→ Problem to solve
Go through the listing below and output exactly the line with "red scissors: 4 -> 6", the line with "purple star: 2 -> 3", and each line between; omit the rest.

→ Provided entries
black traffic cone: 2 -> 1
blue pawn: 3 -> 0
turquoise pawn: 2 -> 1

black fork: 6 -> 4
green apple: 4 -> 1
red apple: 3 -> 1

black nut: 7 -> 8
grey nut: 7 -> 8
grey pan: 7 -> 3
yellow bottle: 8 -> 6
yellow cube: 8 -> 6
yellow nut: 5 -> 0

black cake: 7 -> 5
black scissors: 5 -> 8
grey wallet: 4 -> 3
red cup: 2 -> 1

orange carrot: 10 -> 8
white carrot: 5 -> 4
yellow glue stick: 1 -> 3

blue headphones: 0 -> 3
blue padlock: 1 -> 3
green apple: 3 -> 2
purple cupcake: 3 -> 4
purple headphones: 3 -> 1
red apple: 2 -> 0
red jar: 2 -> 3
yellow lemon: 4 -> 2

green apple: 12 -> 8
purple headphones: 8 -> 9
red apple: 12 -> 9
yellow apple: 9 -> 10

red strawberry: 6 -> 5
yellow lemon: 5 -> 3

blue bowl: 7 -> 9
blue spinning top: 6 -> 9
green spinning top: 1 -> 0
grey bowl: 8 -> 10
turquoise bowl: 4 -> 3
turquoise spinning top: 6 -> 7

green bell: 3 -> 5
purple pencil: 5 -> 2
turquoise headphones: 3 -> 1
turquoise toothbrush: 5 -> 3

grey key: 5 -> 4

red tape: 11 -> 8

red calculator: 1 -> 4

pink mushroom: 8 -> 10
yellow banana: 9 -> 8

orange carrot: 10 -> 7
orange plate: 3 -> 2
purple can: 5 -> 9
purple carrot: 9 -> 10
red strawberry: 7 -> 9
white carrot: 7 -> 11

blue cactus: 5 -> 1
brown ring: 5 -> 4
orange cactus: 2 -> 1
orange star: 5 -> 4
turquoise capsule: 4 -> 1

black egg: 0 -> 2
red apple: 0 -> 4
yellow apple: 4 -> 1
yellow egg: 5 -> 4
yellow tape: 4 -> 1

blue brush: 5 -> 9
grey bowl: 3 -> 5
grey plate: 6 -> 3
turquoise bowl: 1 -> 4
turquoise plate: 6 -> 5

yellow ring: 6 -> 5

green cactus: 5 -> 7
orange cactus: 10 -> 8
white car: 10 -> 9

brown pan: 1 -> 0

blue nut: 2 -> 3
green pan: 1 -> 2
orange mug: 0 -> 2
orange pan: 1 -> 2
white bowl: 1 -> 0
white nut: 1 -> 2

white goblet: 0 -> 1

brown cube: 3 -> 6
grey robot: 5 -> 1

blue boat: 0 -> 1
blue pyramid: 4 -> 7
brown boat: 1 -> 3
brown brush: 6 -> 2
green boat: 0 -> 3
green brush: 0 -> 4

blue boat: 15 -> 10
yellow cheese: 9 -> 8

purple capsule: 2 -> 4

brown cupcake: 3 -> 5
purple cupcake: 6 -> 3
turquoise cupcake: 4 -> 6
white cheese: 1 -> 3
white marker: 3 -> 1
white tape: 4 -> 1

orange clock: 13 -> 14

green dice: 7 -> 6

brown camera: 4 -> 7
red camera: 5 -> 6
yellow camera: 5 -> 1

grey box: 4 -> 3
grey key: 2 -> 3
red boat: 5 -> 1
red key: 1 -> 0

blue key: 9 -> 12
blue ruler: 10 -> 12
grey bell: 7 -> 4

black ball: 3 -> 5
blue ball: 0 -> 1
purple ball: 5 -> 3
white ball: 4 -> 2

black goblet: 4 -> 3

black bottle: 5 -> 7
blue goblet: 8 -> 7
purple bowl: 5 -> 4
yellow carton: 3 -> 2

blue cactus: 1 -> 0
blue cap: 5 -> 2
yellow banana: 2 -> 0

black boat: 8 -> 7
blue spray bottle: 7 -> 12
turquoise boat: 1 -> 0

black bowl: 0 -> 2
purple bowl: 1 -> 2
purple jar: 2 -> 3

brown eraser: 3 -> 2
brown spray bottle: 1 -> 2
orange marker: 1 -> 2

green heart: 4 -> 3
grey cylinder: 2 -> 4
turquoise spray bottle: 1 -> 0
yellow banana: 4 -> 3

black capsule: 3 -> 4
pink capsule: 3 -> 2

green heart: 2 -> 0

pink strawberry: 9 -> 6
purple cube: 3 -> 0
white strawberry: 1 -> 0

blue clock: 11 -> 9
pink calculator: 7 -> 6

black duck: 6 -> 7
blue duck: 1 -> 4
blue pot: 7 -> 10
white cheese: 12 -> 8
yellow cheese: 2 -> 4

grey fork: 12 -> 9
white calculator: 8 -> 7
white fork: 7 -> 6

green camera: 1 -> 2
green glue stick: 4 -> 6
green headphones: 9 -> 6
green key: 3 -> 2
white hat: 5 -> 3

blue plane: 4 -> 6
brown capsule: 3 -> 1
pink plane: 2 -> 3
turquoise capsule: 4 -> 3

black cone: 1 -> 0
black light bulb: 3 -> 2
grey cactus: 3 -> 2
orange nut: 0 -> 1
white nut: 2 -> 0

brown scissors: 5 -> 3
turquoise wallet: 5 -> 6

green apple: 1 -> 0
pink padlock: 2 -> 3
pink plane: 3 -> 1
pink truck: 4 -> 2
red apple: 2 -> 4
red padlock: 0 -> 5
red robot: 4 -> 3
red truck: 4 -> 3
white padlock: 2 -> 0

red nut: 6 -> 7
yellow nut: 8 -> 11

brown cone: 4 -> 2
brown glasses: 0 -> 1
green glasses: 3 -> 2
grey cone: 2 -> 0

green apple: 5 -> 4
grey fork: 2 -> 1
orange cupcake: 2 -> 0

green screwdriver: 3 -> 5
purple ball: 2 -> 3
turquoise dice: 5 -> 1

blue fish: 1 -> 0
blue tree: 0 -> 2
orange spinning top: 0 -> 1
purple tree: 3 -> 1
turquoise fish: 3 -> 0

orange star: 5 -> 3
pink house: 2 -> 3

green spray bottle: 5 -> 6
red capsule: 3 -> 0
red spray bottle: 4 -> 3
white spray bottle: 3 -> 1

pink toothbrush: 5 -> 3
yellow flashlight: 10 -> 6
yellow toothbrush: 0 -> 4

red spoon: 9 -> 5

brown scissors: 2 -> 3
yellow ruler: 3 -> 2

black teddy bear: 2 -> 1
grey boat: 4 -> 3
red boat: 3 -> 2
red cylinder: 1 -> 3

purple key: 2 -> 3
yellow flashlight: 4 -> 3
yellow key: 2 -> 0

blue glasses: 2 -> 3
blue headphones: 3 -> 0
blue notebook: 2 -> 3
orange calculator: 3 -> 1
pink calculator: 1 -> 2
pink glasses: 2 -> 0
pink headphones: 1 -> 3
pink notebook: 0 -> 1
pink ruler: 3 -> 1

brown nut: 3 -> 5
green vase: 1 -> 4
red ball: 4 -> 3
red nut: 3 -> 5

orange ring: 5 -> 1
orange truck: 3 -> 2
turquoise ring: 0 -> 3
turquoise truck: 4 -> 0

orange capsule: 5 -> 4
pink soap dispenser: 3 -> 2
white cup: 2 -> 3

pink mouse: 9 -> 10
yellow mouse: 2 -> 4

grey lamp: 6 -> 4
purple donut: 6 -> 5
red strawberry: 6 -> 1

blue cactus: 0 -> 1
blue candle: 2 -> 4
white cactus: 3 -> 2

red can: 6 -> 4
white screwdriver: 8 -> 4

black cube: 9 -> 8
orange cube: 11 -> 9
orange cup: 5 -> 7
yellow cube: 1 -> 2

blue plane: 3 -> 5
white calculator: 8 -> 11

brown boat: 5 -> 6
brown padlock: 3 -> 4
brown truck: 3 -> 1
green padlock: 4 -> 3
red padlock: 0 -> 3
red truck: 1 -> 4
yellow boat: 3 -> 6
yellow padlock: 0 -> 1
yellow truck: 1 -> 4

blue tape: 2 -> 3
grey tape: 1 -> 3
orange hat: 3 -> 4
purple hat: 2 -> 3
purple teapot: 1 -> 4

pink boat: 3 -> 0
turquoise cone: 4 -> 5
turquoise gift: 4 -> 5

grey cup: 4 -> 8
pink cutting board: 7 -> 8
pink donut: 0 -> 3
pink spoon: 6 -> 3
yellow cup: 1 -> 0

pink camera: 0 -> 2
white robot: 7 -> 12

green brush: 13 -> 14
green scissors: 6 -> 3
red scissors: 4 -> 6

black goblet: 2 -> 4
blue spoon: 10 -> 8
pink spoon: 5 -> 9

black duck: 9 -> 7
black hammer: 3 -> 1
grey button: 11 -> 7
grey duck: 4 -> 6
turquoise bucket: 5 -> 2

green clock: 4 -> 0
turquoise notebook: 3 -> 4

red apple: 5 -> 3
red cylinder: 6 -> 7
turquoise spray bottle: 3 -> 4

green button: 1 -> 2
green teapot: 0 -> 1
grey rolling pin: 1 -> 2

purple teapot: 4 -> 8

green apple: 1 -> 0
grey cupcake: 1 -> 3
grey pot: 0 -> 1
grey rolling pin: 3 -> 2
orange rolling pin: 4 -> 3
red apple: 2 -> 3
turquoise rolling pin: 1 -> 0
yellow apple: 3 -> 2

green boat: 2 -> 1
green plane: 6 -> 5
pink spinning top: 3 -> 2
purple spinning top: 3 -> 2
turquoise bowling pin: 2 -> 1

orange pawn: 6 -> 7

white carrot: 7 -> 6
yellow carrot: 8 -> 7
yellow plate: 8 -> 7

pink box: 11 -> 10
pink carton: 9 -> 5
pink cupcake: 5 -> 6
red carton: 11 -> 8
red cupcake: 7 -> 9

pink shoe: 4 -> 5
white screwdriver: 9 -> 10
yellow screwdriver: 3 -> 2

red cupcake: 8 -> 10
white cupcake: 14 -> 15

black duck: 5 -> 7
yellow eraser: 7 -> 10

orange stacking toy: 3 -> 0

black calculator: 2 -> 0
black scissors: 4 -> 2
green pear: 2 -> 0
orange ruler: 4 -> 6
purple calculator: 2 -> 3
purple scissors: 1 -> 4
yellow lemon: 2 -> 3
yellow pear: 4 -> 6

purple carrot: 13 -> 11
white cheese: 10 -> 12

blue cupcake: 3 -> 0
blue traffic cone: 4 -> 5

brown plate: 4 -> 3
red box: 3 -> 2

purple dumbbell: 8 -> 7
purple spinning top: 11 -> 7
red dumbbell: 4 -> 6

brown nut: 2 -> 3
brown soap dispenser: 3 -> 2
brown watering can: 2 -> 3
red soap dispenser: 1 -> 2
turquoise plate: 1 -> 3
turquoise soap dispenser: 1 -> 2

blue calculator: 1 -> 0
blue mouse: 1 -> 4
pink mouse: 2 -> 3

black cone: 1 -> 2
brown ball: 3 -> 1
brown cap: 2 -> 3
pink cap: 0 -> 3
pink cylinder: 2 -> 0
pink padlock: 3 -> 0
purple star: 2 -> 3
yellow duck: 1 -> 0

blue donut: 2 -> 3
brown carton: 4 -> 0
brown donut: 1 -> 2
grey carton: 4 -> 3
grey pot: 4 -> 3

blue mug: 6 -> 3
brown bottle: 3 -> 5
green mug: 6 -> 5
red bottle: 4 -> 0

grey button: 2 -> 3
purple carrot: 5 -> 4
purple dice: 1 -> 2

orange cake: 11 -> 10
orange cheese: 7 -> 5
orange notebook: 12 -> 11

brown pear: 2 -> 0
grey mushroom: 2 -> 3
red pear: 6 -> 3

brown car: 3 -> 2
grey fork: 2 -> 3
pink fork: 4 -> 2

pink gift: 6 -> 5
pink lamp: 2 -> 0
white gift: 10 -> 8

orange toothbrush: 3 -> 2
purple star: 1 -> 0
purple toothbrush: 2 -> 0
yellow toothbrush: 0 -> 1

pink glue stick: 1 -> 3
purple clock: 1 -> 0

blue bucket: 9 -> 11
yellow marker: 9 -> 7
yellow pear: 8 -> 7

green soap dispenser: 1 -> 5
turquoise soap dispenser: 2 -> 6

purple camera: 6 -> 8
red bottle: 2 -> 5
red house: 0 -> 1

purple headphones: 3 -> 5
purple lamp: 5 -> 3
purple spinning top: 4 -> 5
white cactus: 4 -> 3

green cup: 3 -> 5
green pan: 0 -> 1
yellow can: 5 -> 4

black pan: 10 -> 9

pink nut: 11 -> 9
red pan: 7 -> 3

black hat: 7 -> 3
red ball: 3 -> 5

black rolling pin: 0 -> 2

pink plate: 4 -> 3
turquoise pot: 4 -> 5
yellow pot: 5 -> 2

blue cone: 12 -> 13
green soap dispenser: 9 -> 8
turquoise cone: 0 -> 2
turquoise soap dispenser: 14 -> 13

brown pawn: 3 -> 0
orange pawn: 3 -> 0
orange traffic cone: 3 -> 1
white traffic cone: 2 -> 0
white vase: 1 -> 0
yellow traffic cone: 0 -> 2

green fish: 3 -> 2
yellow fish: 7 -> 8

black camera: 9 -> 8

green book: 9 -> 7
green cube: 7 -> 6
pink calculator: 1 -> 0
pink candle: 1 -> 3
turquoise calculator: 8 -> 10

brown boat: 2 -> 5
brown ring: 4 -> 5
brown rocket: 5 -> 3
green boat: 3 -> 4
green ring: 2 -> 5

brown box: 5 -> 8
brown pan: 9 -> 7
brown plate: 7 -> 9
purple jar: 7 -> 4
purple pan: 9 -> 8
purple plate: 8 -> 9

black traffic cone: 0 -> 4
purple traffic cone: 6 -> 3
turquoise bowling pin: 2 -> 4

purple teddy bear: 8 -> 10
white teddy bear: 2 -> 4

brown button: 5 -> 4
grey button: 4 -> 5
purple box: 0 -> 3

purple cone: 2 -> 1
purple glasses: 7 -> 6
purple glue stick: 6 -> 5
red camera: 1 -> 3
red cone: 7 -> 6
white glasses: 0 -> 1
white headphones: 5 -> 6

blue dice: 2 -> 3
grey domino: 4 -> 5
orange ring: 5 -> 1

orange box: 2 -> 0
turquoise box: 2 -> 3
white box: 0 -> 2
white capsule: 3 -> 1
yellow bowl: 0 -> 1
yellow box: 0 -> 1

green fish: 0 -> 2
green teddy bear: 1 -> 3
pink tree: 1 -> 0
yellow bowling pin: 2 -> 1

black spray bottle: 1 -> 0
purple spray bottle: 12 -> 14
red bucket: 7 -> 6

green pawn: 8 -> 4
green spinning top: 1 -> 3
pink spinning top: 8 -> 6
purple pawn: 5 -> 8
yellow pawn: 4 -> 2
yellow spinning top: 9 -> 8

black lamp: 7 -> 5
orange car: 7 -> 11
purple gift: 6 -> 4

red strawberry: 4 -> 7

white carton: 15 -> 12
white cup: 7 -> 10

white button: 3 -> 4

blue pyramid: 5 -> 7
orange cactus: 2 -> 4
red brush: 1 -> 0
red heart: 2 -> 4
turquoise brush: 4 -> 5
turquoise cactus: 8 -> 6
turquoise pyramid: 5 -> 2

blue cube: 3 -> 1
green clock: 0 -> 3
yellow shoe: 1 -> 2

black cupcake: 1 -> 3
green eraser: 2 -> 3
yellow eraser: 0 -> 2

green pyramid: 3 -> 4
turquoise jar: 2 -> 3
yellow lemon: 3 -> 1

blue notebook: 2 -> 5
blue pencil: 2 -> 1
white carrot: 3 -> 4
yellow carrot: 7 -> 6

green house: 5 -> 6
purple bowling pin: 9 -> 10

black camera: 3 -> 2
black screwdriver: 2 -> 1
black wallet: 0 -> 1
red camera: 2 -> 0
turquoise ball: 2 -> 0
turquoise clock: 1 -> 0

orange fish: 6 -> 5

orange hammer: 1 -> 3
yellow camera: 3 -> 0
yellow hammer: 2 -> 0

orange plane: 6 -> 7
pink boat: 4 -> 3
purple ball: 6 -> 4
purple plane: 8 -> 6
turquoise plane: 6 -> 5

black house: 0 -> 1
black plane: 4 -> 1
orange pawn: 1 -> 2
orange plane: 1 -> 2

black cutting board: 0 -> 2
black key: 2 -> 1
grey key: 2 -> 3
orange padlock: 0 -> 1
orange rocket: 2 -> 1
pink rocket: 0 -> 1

→ Solution
red scissors: 4 -> 6

black goblet: 2 -> 4
blue spoon: 10 -> 8
pink spoon: 5 -> 9

black duck: 9 -> 7
black hammer: 3 -> 1
grey button: 11 -> 7
grey duck: 4 -> 6
turquoise bucket: 5 -> 2

green clock: 4 -> 0
turquoise notebook: 3 -> 4

red apple: 5 -> 3
red cylinder: 6 -> 7
turquoise spray bottle: 3 -> 4

green button: 1 -> 2
green teapot: 0 -> 1
grey rolling pin: 1 -> 2

purple teapot: 4 -> 8

green apple: 1 -> 0
grey cupcake: 1 -> 3
grey pot: 0 -> 1
grey rolling pin: 3 -> 2
orange rolling pin: 4 -> 3
red apple: 2 -> 3
turquoise rolling pin: 1 -> 0
yellow apple: 3 -> 2

green boat: 2 -> 1
green plane: 6 -> 5
pink spinning top: 3 -> 2
purple spinning top: 3 -> 2
turquoise bowling pin: 2 -> 1

orange pawn: 6 -> 7

white carrot: 7 -> 6
yellow carrot: 8 -> 7
yellow plate: 8 -> 7

pink box: 11 -> 10
pink carton: 9 -> 5
pink cupcake: 5 -> 6
red carton: 11 -> 8
red cupcake: 7 -> 9

pink shoe: 4 -> 5
white screwdriver: 9 -> 10
yellow screwdriver: 3 -> 2

red cupcake: 8 -> 10
white cupcake: 14 -> 15

black duck: 5 -> 7
yellow eraser: 7 -> 10

orange stacking toy: 3 -> 0

black calculator: 2 -> 0
black scissors: 4 -> 2
green pear: 2 -> 0
orange ruler: 4 -> 6
purple calculator: 2 -> 3
purple scissors: 1 -> 4
yellow lemon: 2 -> 3
yellow pear: 4 -> 6

purple carrot: 13 -> 11
white cheese: 10 -> 12

blue cupcake: 3 -> 0
blue traffic cone: 4 -> 5

brown plate: 4 -> 3
red box: 3 -> 2

purple dumbbell: 8 -> 7
purple spinning top: 11 -> 7
red dumbbell: 4 -> 6

brown nut: 2 -> 3
brown soap dispenser: 3 -> 2
brown watering can: 2 -> 3
red soap dispenser: 1 -> 2
turquoise plate: 1 -> 3
turquoise soap dispenser: 1 -> 2

blue calculator: 1 -> 0
blue mouse: 1 -> 4
pink mouse: 2 -> 3

black cone: 1 -> 2
brown ball: 3 -> 1
brown cap: 2 -> 3
pink cap: 0 -> 3
pink cylinder: 2 -> 0
pink padlock: 3 -> 0
purple star: 2 -> 3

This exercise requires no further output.